■ **Problem statement**: Everything from the first line of the material to the line containing "Someone carried the potted", inclusive, must be given again exactly; no pictures, and nothing past that line.

■ **Supplied data**:
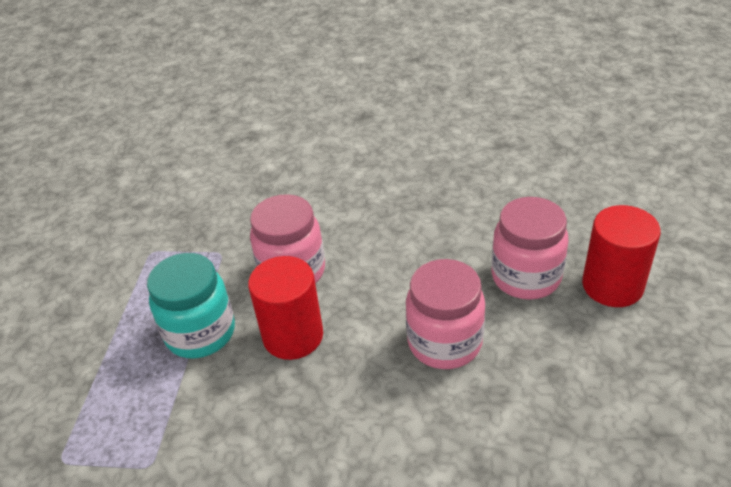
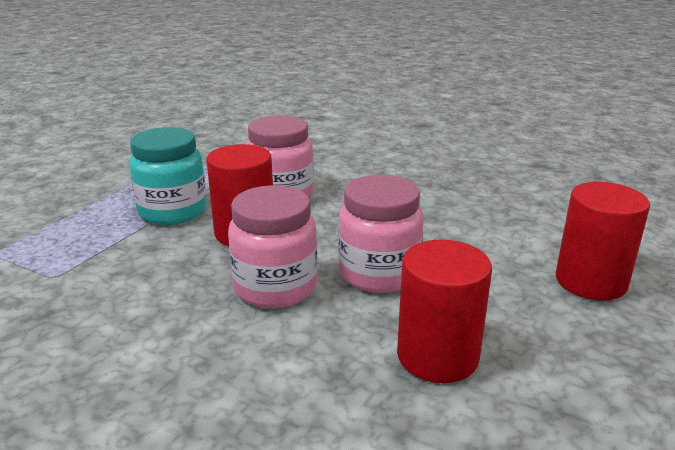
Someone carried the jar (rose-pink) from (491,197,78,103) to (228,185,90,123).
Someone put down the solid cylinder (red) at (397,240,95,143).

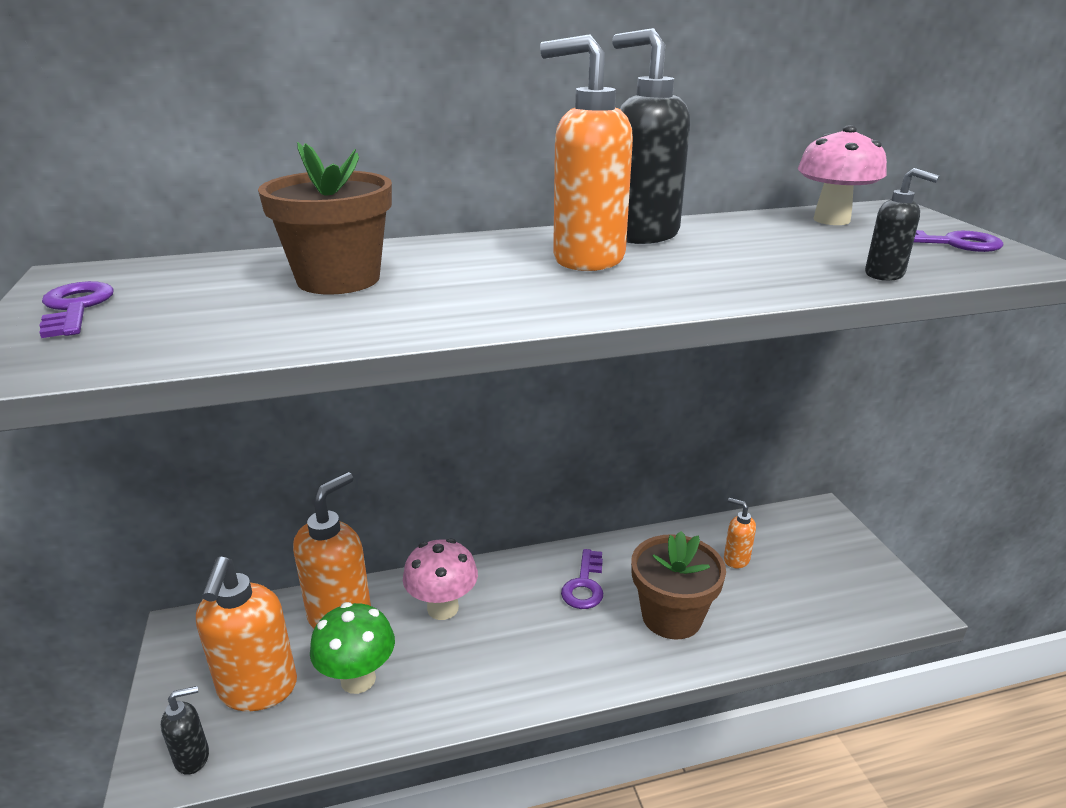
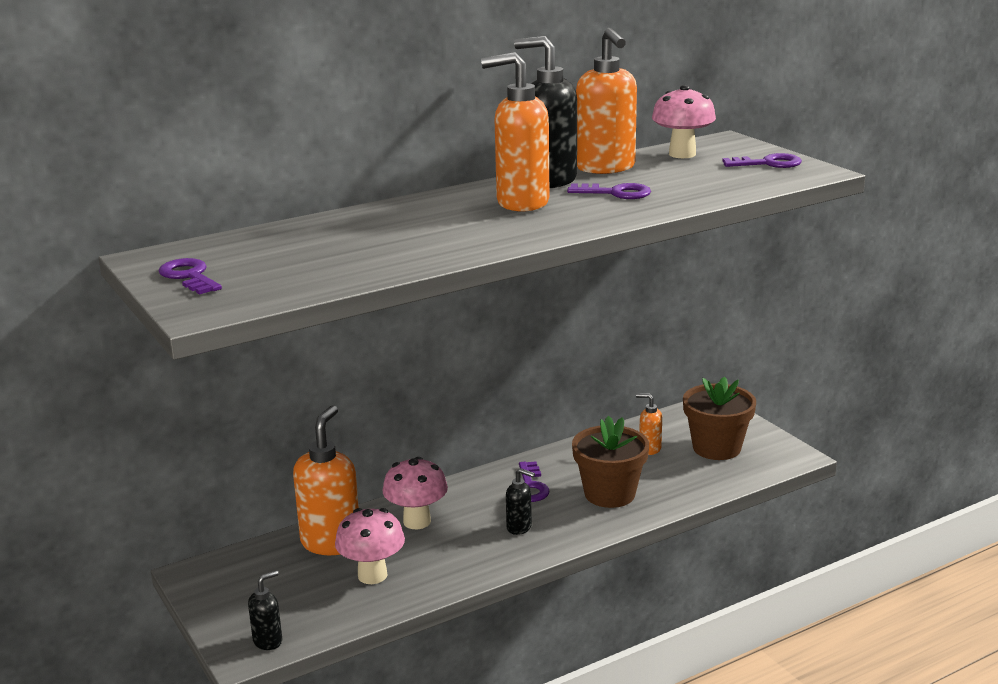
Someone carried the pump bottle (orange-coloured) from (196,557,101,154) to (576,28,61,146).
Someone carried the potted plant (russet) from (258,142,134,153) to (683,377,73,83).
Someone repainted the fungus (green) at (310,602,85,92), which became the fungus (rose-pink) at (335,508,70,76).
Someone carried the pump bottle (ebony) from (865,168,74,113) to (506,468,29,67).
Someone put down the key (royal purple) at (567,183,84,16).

■ **Result**:
Someone carried the jar (rose-pink) from (491,197,78,103) to (228,185,90,123).
Someone put down the solid cylinder (red) at (397,240,95,143).

Someone carried the pump bottle (orange-coloured) from (196,557,101,154) to (576,28,61,146).
Someone carried the potted plant (russet) from (258,142,134,153) to (683,377,73,83).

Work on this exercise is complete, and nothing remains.